## What is being asked:
In the entries below, find every line with "none" and copy it.
BEGIN
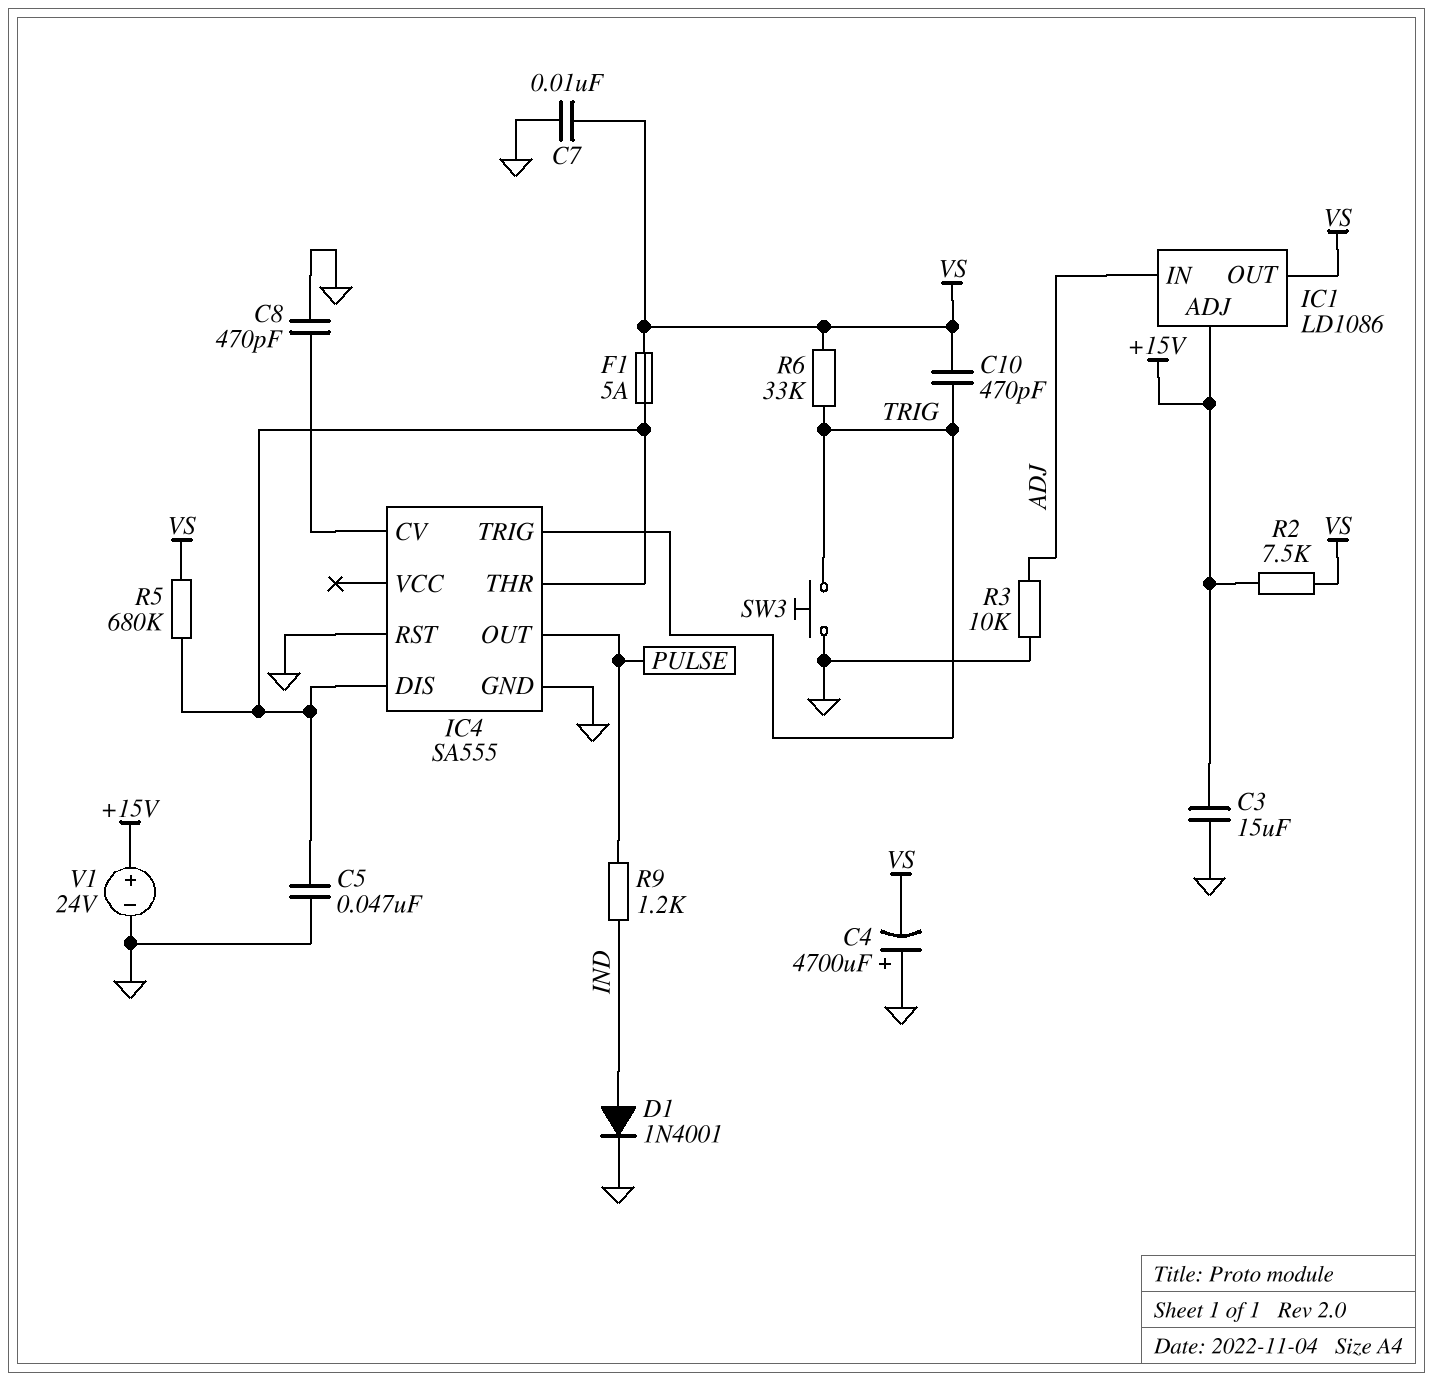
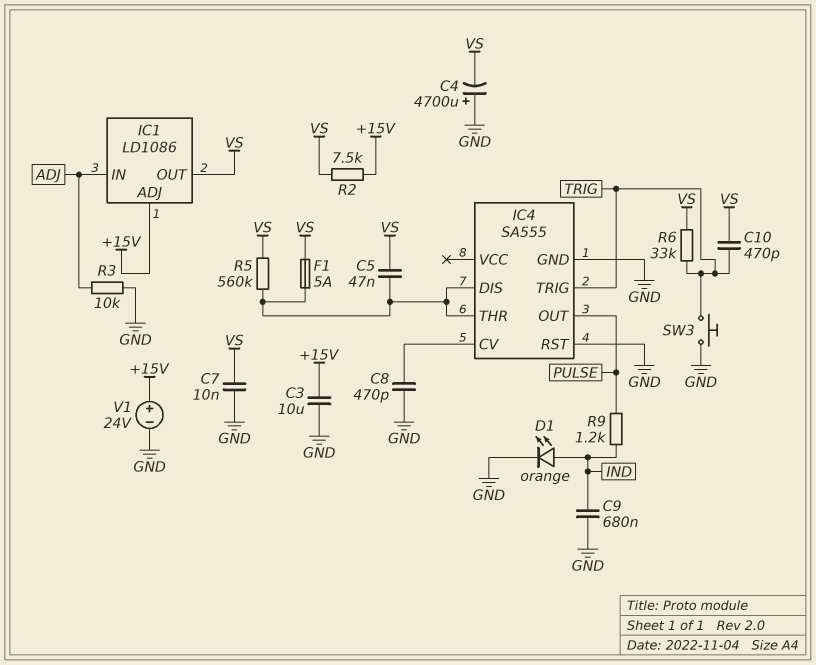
C3: 15uF (+15V, GND) -> 10uF (+15V, GND)
C5: 47nF (GND, IC4/DIS) -> 47nF (IC4/DIS, VS)
C9: none -> 680nF (GND, IND)
D1: diode 1N4001 (A IND, K GND) -> LED orange (A IND, K GND)
R5: 680k (IC4/DIS, VS) -> 560k (IC4/DIS, VS)

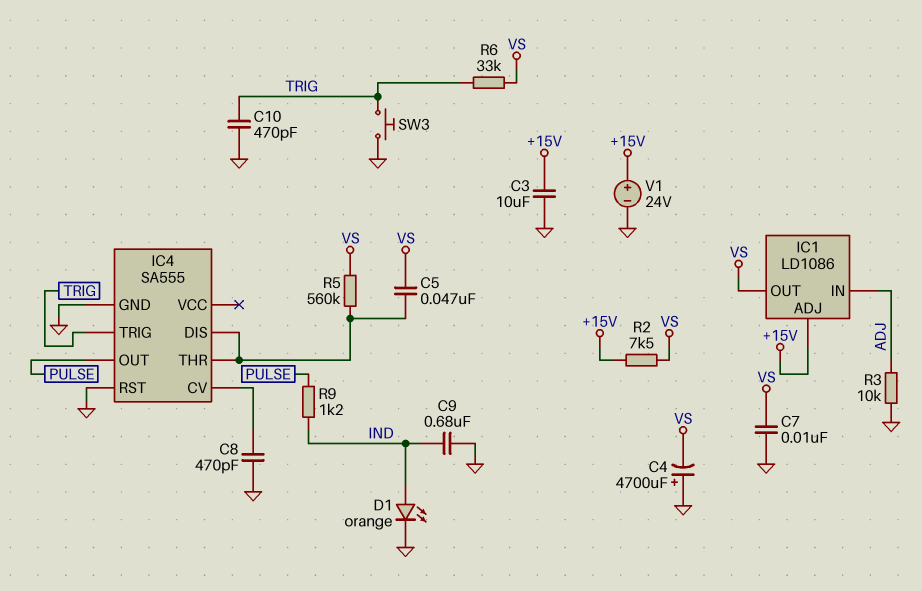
C10: 470pF (TRIG, VS) -> 470pF (GND, TRIG)
F1: 5A (IC4/DIS, VS) -> none

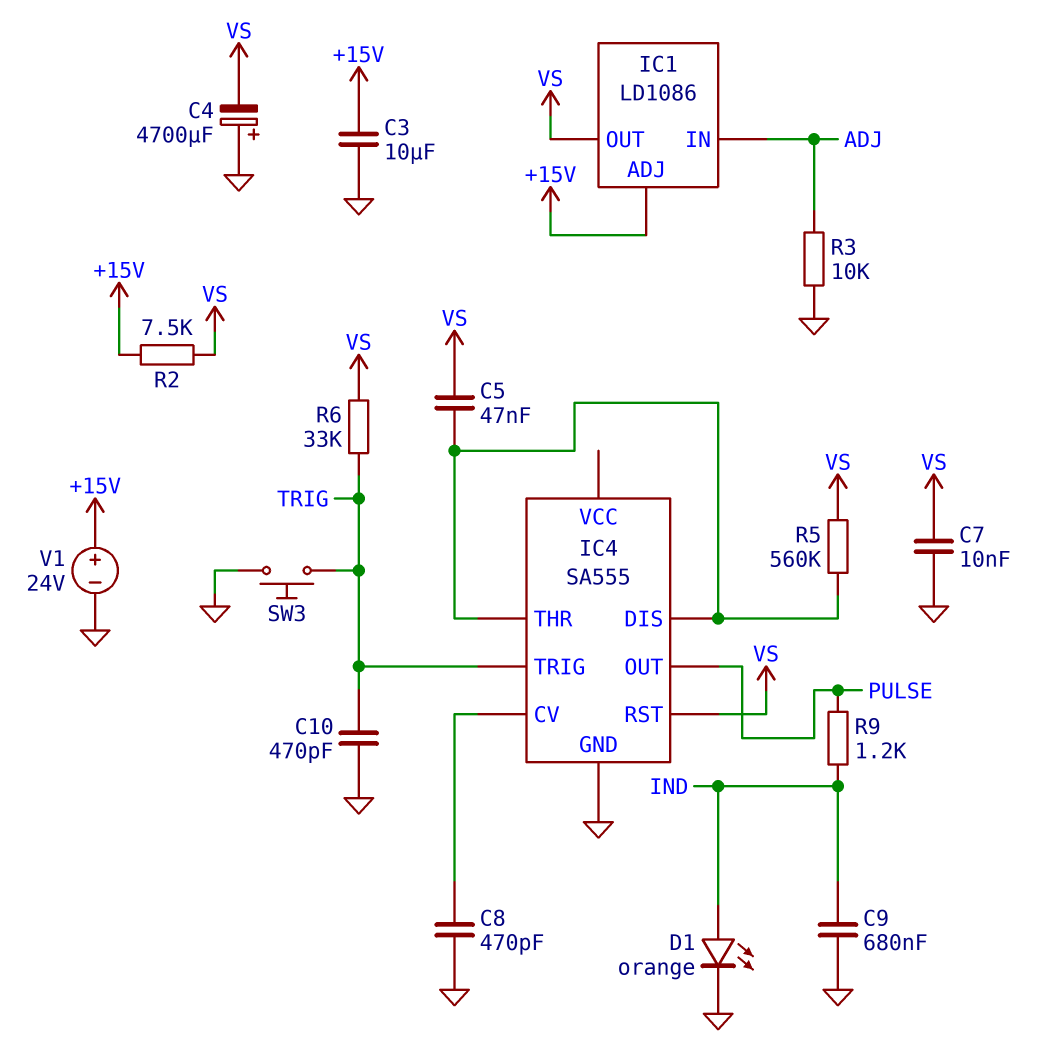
IC4 pin RST: GND -> VS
END
## Answer below:
C9: none -> 680nF (GND, IND)
F1: 5A (IC4/DIS, VS) -> none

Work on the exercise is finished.